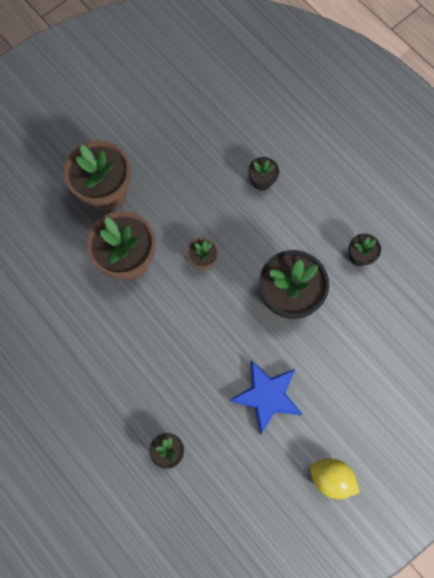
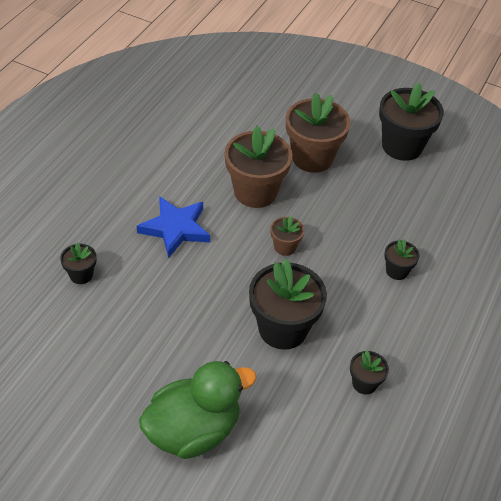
camera: 65 degrees right, 25 degrees down
(124, 109) = (402, 146): none -> black flower pot
(267, 396) = (167, 340): blue star -> blue star (175, 228)
(331, 478) = (99, 424): yellow lemon -> none
(359, 403) = (193, 430): none -> green duck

Exercise goal
Once the pictures are set aside, please reproduce the remaining material word for word.

Reply to the exercise
camera: 65 degrees right, 25 degrees down
(124, 109) = (402, 146): none -> black flower pot
(267, 396) = (167, 340): blue star -> blue star (175, 228)
(331, 478) = (99, 424): yellow lemon -> none
(359, 403) = (193, 430): none -> green duck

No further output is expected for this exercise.